PROMPT ->
Exclude the pictures and set down, unaltered, the lines from the one that holds "red calculator: 4 -> 2" through the end of the data.

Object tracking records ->
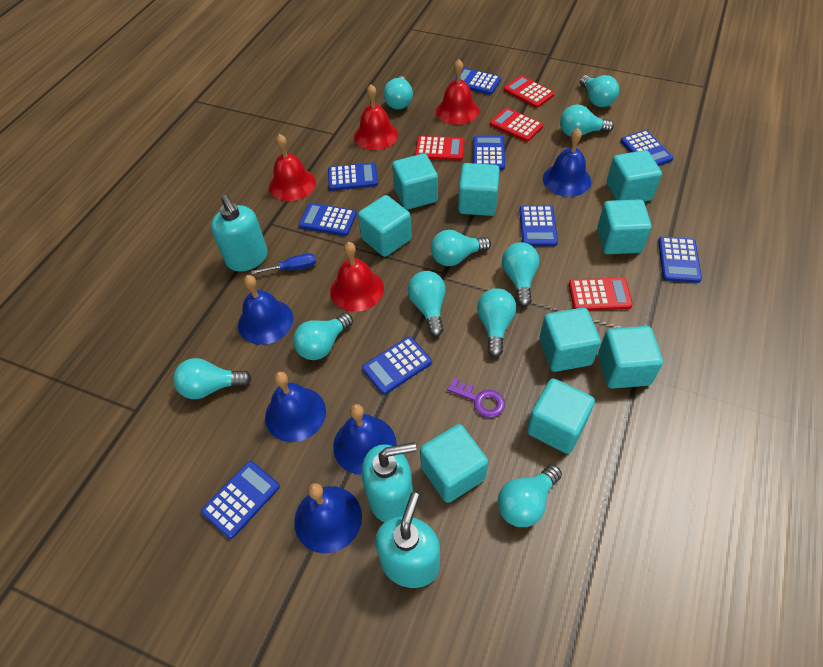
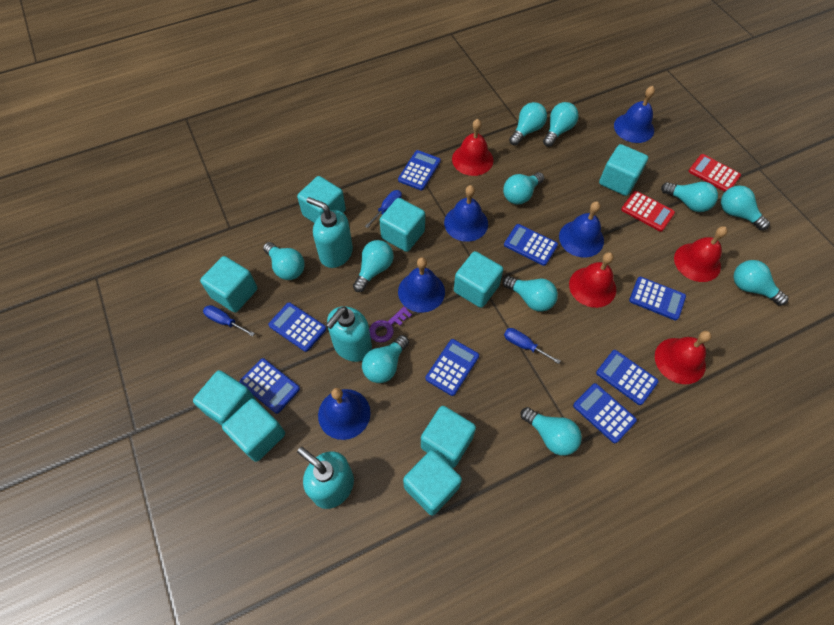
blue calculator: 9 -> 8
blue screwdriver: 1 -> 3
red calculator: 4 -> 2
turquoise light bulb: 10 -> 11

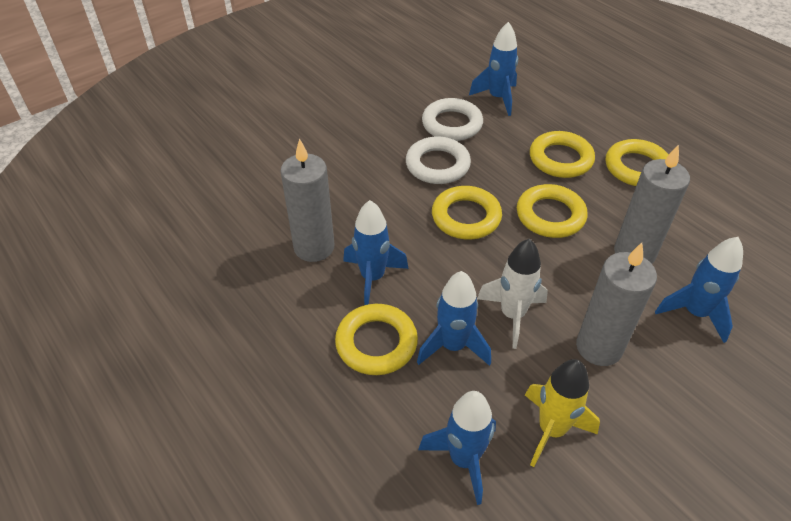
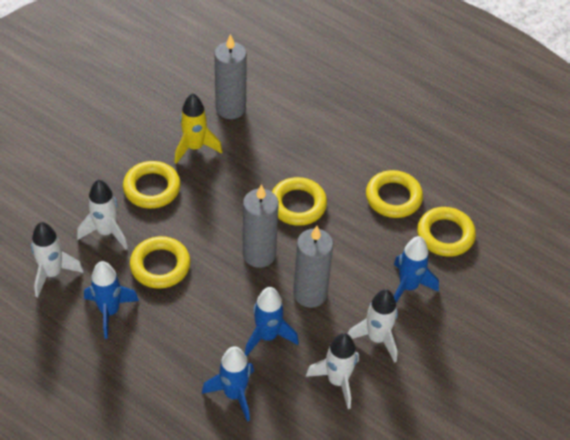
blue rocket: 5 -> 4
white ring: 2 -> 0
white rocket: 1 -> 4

REPLY ->
red calculator: 4 -> 2
turquoise light bulb: 10 -> 11

blue rocket: 5 -> 4
white ring: 2 -> 0
white rocket: 1 -> 4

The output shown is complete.